● Task requirements
Every record that follows should be written out word for word; the pictures stay out.

-- Input data follows --

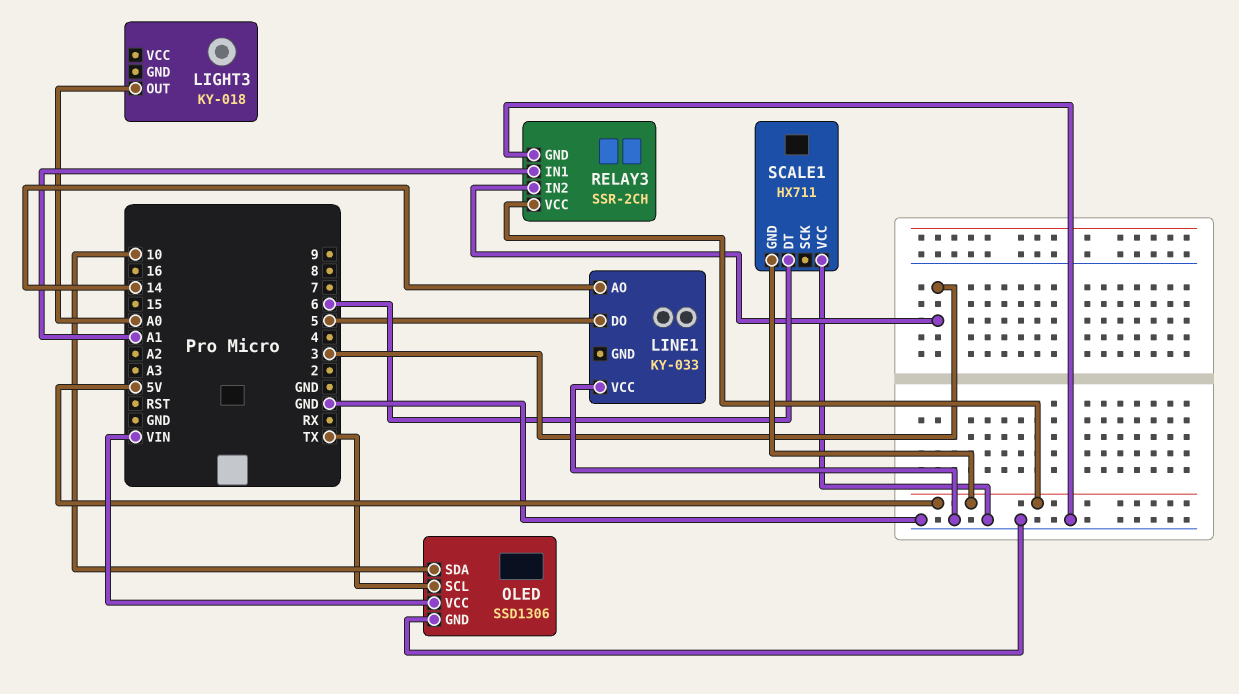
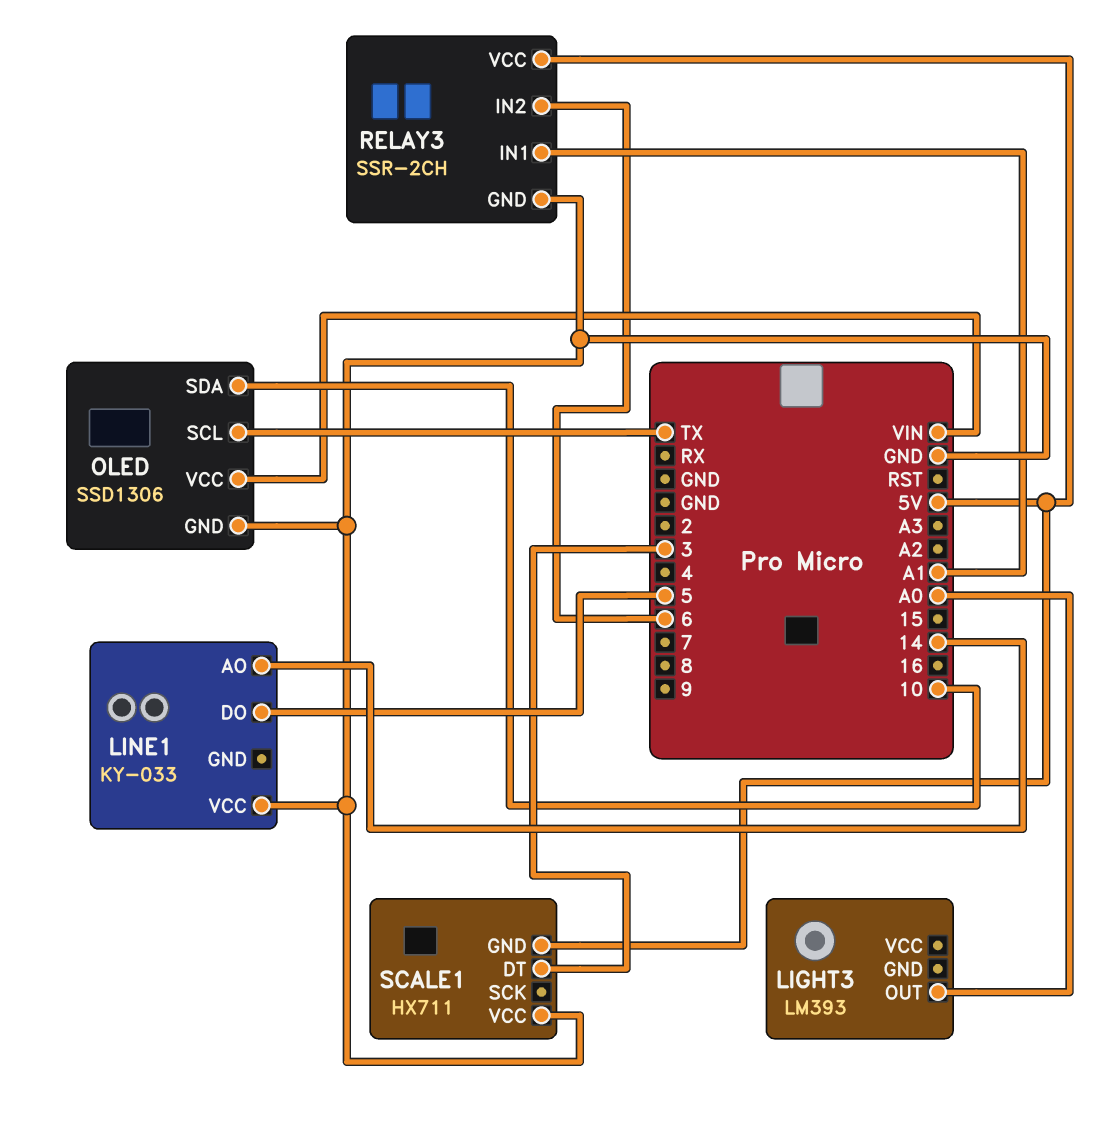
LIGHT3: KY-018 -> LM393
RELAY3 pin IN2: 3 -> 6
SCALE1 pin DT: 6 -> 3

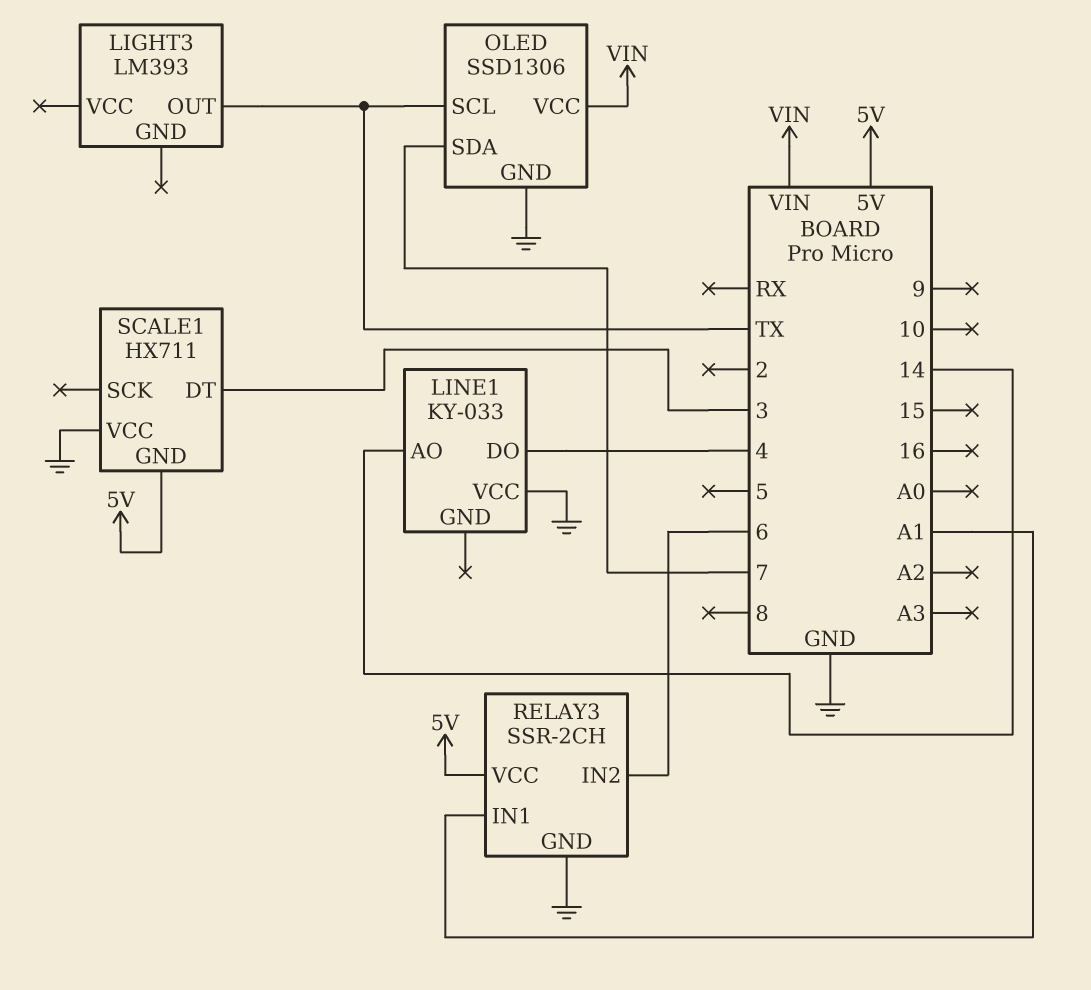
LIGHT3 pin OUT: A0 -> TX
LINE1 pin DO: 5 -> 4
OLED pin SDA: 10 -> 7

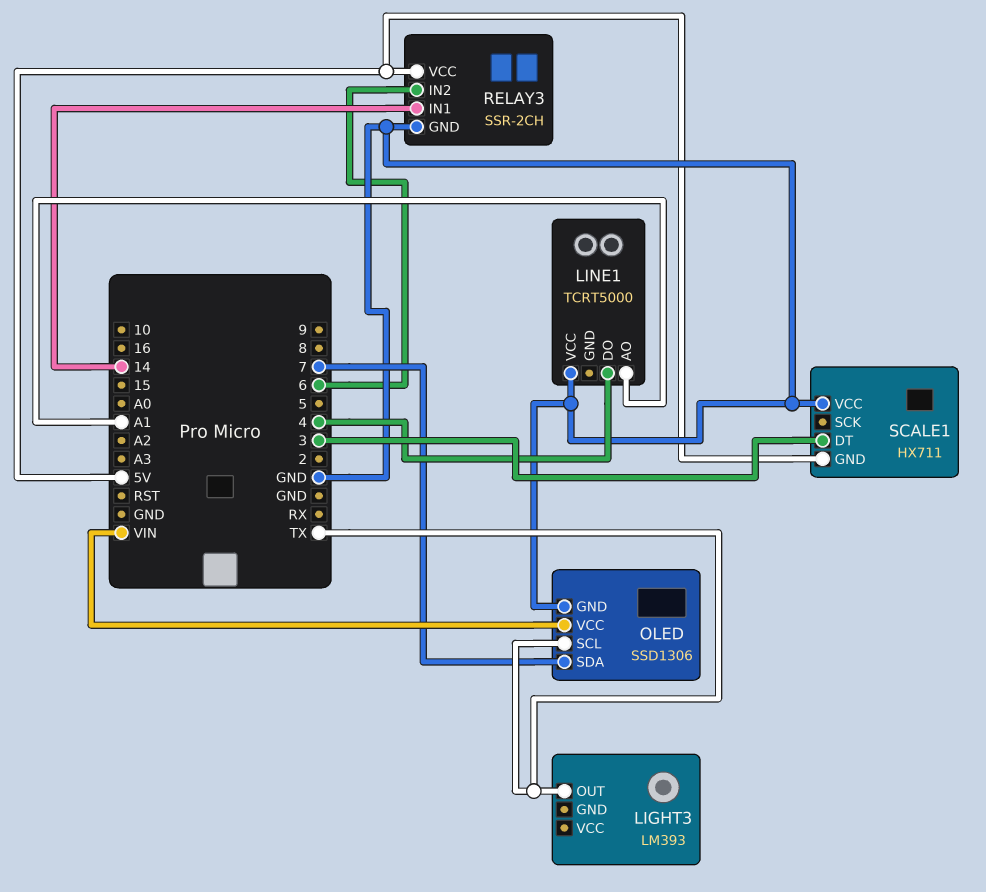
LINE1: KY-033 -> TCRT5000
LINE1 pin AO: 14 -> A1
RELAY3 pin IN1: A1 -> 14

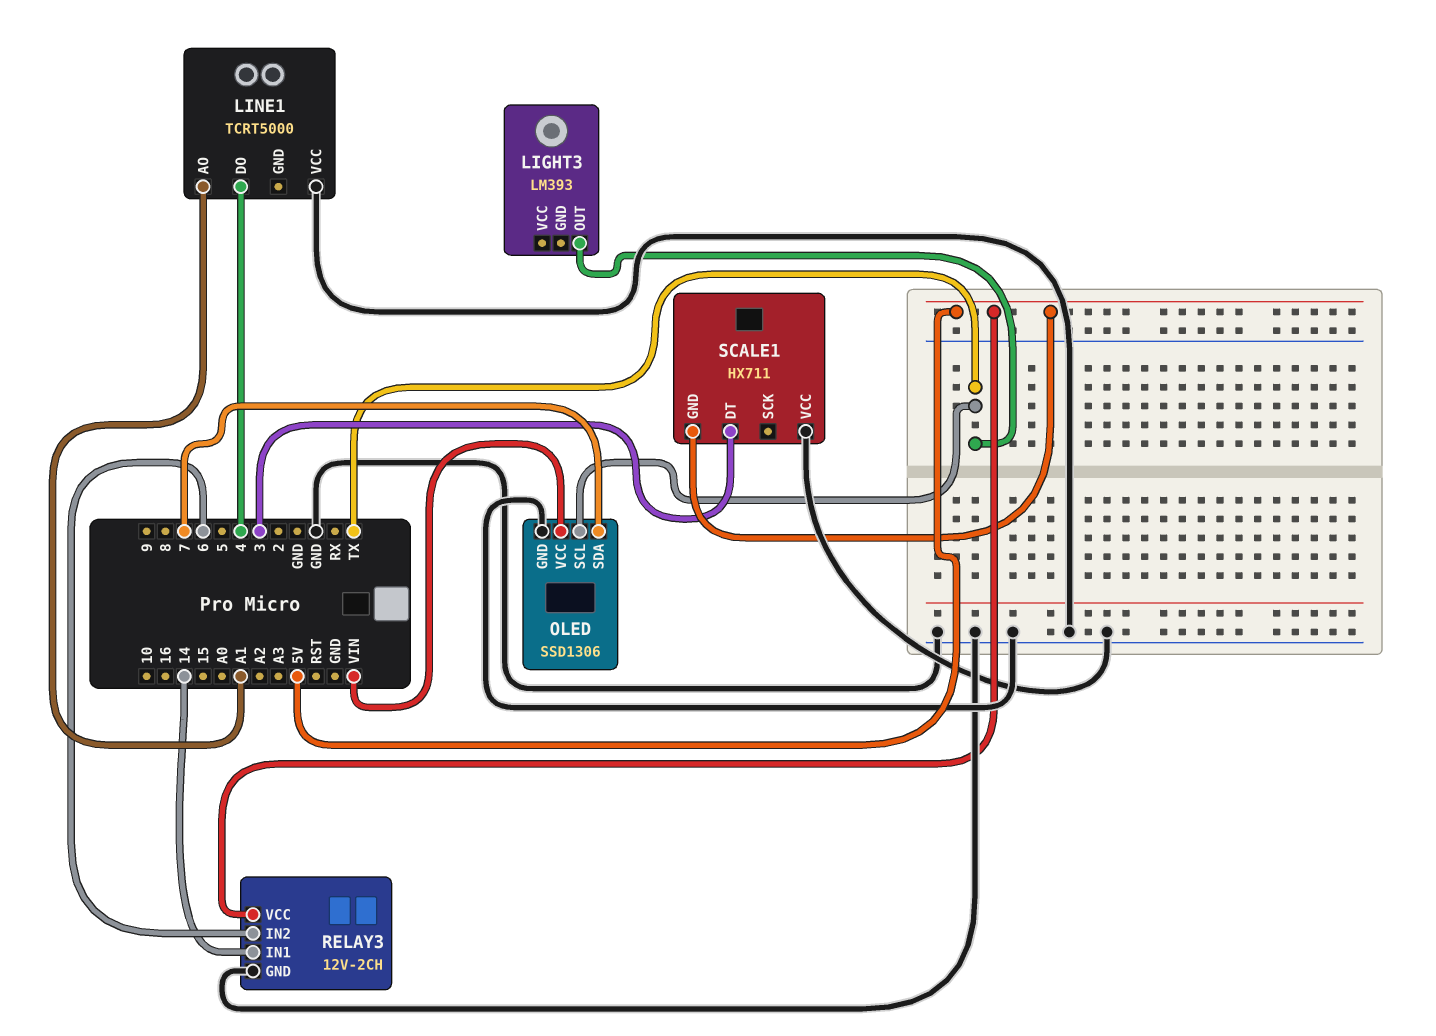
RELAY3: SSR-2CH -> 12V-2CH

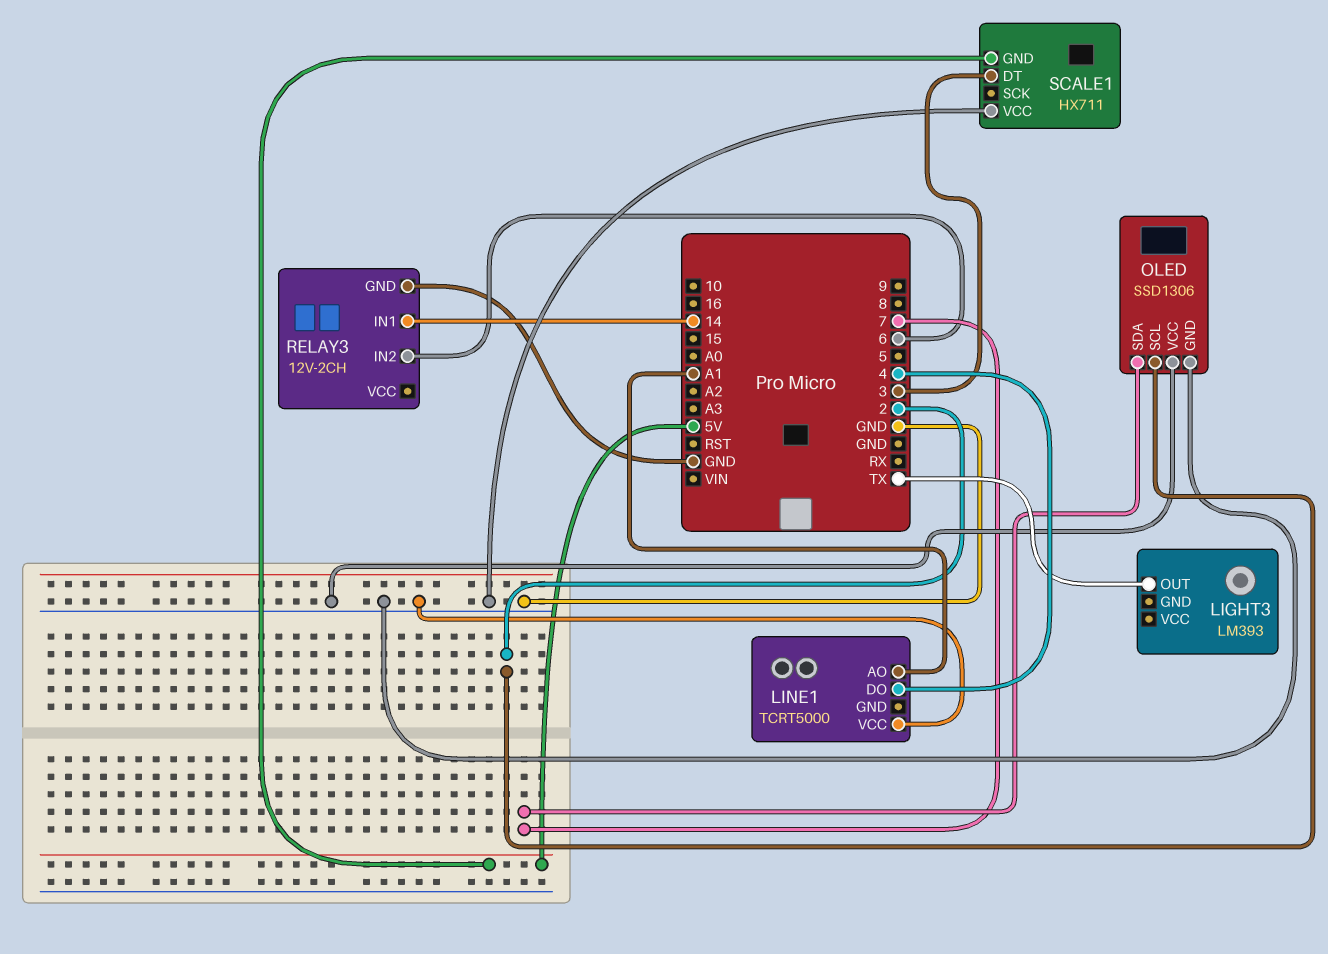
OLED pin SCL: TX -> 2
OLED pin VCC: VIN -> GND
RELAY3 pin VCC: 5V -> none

-- Input data concluded --

● Output for this task
LIGHT3: KY-018 -> LM393
RELAY3 pin IN2: 3 -> 6
SCALE1 pin DT: 6 -> 3

LIGHT3 pin OUT: A0 -> TX
LINE1 pin DO: 5 -> 4
OLED pin SDA: 10 -> 7

LINE1: KY-033 -> TCRT5000
LINE1 pin AO: 14 -> A1
RELAY3 pin IN1: A1 -> 14

RELAY3: SSR-2CH -> 12V-2CH

OLED pin SCL: TX -> 2
OLED pin VCC: VIN -> GND
RELAY3 pin VCC: 5V -> none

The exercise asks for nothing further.